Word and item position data
○ ○ ○ ○ ○
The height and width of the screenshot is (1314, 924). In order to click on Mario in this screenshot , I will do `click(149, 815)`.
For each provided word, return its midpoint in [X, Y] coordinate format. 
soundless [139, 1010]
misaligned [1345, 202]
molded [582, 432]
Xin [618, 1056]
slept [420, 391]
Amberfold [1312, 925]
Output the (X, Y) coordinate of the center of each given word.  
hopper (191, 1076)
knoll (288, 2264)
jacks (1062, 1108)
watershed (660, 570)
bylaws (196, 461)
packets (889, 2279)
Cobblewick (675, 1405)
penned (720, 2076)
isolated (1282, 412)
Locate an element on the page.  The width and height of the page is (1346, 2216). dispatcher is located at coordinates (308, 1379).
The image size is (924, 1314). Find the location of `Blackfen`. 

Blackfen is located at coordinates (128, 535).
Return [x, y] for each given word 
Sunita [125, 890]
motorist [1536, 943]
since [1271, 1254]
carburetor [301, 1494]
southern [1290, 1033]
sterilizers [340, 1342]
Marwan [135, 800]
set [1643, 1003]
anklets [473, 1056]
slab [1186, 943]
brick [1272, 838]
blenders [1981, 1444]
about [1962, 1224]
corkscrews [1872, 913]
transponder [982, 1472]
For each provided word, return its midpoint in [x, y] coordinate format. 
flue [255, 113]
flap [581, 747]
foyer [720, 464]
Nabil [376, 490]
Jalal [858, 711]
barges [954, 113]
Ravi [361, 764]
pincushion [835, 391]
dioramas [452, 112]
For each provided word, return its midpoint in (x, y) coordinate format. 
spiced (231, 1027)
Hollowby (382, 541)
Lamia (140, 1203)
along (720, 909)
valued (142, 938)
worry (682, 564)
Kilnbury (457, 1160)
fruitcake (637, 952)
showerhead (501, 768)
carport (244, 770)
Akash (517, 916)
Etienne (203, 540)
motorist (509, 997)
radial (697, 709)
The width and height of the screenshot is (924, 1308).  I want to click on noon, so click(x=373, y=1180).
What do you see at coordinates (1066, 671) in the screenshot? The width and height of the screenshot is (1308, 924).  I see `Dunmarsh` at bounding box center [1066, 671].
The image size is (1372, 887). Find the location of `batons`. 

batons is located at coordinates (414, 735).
○ ○ ○ ○ ○
## Exercise brief
Copy the material above line for line, without any changes.

## Exercise answer
The height and width of the screenshot is (1314, 924). In order to click on Mario in this screenshot , I will do `click(149, 815)`.
For each provided word, return its midpoint in [X, Y] coordinate format. 
soundless [139, 1010]
misaligned [1345, 202]
molded [582, 432]
Xin [618, 1056]
slept [420, 391]
Amberfold [1312, 925]
Output the (X, Y) coordinate of the center of each given word.  
hopper (191, 1076)
knoll (288, 2264)
jacks (1062, 1108)
watershed (660, 570)
bylaws (196, 461)
packets (889, 2279)
Cobblewick (675, 1405)
penned (720, 2076)
isolated (1282, 412)
Locate an element on the page.  The width and height of the page is (1346, 2216). dispatcher is located at coordinates (308, 1379).
The image size is (924, 1314). Find the location of `Blackfen`. 

Blackfen is located at coordinates (128, 535).
Return [x, y] for each given word 
Sunita [125, 890]
motorist [1536, 943]
since [1271, 1254]
carburetor [301, 1494]
southern [1290, 1033]
sterilizers [340, 1342]
Marwan [135, 800]
set [1643, 1003]
anklets [473, 1056]
slab [1186, 943]
brick [1272, 838]
blenders [1981, 1444]
about [1962, 1224]
corkscrews [1872, 913]
transponder [982, 1472]
For each provided word, return its midpoint in [x, y] coordinate format. 
flue [255, 113]
flap [581, 747]
foyer [720, 464]
Nabil [376, 490]
Jalal [858, 711]
barges [954, 113]
Ravi [361, 764]
pincushion [835, 391]
dioramas [452, 112]
For each provided word, return its midpoint in (x, y) coordinate format. 
spiced (231, 1027)
Hollowby (382, 541)
Lamia (140, 1203)
along (720, 909)
valued (142, 938)
worry (682, 564)
Kilnbury (457, 1160)
fruitcake (637, 952)
showerhead (501, 768)
carport (244, 770)
Akash (517, 916)
Etienne (203, 540)
motorist (509, 997)
radial (697, 709)
The width and height of the screenshot is (924, 1308).  I want to click on noon, so click(x=373, y=1180).
What do you see at coordinates (1066, 671) in the screenshot? The width and height of the screenshot is (1308, 924).  I see `Dunmarsh` at bounding box center [1066, 671].
The image size is (1372, 887). Find the location of `batons`. 

batons is located at coordinates (414, 735).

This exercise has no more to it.